## Exercise description
The answer must consist of each line below that holds the word "tower", copied as it stands.

(Records contained in a dataset)
# # # #

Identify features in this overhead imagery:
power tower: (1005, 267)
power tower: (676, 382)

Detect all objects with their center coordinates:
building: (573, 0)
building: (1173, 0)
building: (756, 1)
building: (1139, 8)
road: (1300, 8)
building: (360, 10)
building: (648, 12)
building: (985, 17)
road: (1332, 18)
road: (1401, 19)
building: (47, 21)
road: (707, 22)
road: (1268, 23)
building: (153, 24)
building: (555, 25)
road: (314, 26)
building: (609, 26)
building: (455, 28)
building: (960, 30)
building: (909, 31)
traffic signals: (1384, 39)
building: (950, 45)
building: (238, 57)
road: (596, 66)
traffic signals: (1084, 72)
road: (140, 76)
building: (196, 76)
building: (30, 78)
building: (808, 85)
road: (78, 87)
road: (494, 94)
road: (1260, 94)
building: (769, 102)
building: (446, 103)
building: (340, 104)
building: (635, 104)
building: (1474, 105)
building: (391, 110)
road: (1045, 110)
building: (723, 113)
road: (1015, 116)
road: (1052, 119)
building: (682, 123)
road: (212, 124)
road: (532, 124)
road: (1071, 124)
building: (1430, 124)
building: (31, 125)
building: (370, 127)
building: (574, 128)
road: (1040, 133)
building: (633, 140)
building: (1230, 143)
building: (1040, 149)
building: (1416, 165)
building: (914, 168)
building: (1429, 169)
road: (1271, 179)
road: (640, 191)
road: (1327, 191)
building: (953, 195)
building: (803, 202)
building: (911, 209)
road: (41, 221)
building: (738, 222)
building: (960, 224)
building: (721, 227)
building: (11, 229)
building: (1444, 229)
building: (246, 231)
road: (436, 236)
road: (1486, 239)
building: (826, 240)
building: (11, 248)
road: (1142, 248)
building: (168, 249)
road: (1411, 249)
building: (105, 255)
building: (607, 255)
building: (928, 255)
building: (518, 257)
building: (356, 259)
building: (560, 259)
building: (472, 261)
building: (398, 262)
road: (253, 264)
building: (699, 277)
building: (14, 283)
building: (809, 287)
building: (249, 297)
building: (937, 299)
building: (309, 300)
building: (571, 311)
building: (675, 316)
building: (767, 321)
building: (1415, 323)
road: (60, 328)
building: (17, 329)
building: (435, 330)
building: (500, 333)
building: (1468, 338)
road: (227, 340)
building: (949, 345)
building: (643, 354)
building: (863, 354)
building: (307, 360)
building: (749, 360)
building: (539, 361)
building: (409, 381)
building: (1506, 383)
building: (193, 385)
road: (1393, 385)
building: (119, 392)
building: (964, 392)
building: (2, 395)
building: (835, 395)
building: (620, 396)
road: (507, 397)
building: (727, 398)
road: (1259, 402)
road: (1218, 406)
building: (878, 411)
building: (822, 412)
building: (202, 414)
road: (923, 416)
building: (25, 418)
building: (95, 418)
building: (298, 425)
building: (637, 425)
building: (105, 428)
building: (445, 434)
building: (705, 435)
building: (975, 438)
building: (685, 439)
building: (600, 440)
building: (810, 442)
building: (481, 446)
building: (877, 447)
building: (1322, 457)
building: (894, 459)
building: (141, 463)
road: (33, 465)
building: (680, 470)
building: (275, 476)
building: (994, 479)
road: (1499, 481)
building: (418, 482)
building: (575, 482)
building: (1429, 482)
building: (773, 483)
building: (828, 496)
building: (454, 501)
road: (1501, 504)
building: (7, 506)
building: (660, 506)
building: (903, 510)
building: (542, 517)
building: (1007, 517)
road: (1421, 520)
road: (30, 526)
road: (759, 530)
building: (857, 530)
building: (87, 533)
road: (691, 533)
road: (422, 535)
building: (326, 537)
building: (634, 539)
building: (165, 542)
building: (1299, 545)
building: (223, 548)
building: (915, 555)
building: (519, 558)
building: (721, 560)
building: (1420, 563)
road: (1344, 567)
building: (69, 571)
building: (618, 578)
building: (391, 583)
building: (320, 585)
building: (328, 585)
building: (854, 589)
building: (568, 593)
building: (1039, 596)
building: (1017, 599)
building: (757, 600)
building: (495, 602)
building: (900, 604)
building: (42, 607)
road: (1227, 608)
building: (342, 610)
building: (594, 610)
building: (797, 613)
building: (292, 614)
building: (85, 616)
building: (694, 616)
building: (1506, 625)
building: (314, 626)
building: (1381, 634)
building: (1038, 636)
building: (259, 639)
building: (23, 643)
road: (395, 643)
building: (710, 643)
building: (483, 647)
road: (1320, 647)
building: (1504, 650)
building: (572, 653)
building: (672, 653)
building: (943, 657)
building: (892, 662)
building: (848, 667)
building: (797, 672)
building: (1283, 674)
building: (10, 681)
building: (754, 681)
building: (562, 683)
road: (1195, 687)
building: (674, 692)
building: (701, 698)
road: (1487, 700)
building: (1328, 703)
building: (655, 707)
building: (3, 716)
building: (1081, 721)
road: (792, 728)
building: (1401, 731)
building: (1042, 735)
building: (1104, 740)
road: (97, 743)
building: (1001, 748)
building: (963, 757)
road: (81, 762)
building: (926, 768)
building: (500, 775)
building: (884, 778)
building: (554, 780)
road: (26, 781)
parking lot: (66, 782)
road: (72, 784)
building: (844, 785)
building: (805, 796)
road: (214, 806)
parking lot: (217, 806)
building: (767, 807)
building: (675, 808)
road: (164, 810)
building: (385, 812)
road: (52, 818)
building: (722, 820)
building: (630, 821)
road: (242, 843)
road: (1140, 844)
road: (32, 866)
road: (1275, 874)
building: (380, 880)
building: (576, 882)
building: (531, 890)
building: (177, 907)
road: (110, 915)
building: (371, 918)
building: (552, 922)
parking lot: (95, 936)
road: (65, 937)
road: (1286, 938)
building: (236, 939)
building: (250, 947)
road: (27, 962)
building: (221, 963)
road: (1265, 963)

# # # #

## Result of the exercise
power tower: (1005, 267)
power tower: (676, 382)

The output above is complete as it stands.